Aim of the task:
Nothing but the lines from the one containing "LCD1 pin SCL: D2 -> D6" through the last line of the records below should be written out, each exactly as it stands.

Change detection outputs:
----------------

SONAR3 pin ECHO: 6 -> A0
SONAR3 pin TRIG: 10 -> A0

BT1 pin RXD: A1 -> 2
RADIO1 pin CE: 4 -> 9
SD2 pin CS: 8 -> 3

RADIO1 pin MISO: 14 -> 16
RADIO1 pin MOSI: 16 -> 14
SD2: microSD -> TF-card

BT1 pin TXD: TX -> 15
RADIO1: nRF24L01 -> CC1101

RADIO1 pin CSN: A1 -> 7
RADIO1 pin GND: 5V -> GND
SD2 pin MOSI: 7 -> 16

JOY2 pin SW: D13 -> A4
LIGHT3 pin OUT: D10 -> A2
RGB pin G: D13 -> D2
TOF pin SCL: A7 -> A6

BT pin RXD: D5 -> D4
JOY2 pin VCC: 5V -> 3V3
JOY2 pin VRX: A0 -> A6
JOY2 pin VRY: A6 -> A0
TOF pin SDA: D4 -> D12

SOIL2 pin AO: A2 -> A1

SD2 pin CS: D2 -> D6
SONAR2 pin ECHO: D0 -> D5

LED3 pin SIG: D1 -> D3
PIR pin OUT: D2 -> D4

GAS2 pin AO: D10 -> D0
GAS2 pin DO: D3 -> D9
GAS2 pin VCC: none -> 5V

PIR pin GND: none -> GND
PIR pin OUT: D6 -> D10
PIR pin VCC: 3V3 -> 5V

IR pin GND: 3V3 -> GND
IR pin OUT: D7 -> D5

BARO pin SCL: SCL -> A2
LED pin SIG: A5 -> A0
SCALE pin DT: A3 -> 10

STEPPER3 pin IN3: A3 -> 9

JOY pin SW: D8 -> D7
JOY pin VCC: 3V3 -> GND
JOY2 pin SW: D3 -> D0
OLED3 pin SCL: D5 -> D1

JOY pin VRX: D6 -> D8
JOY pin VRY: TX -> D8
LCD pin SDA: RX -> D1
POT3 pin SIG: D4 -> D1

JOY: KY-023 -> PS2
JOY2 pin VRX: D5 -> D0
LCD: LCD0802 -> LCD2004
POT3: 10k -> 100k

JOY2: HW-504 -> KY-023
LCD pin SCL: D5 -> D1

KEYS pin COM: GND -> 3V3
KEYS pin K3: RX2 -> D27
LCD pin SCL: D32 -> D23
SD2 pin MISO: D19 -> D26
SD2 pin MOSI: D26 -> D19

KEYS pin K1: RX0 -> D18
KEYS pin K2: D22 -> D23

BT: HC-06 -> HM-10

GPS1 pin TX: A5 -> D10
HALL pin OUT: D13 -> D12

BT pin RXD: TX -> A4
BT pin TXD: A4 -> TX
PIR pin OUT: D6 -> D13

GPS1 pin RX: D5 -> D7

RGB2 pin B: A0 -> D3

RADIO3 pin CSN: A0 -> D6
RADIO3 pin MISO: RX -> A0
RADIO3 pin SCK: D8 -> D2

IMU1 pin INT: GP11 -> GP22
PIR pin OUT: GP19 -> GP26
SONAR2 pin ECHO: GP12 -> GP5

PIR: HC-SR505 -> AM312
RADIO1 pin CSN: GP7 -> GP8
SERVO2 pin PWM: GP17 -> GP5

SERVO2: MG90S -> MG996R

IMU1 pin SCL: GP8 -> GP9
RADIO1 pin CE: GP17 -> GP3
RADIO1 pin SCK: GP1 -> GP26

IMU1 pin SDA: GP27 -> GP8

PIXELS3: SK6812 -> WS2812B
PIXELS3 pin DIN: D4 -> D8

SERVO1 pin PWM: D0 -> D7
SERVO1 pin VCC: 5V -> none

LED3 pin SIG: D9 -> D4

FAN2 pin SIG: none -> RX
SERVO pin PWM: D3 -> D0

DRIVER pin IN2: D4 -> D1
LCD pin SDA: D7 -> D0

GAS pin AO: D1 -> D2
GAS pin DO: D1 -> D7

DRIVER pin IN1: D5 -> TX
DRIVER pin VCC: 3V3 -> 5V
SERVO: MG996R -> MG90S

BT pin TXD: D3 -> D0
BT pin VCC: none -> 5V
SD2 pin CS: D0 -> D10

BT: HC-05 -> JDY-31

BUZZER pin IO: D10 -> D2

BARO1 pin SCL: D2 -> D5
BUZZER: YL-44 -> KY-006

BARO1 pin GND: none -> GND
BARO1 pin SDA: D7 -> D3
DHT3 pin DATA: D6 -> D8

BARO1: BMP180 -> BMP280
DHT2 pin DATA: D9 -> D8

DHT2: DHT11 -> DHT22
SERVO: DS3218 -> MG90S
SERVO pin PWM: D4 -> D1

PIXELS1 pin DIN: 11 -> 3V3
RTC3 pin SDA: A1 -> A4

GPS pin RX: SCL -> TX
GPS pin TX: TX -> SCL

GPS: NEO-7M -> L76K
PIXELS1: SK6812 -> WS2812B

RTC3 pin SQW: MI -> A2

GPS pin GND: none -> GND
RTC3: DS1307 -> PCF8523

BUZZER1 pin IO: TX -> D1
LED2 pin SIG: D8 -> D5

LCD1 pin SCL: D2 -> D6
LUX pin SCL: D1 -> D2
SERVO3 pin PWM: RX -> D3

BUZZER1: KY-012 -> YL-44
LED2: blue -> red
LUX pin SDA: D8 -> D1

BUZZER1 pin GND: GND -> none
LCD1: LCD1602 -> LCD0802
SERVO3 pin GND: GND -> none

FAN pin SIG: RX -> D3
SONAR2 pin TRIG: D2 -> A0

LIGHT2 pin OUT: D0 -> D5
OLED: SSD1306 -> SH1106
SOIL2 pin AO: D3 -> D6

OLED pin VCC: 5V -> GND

----------------

Answer for the task:
LCD1 pin SCL: D2 -> D6
LUX pin SCL: D1 -> D2
SERVO3 pin PWM: RX -> D3

BUZZER1: KY-012 -> YL-44
LED2: blue -> red
LUX pin SDA: D8 -> D1

BUZZER1 pin GND: GND -> none
LCD1: LCD1602 -> LCD0802
SERVO3 pin GND: GND -> none

FAN pin SIG: RX -> D3
SONAR2 pin TRIG: D2 -> A0

LIGHT2 pin OUT: D0 -> D5
OLED: SSD1306 -> SH1106
SOIL2 pin AO: D3 -> D6

OLED pin VCC: 5V -> GND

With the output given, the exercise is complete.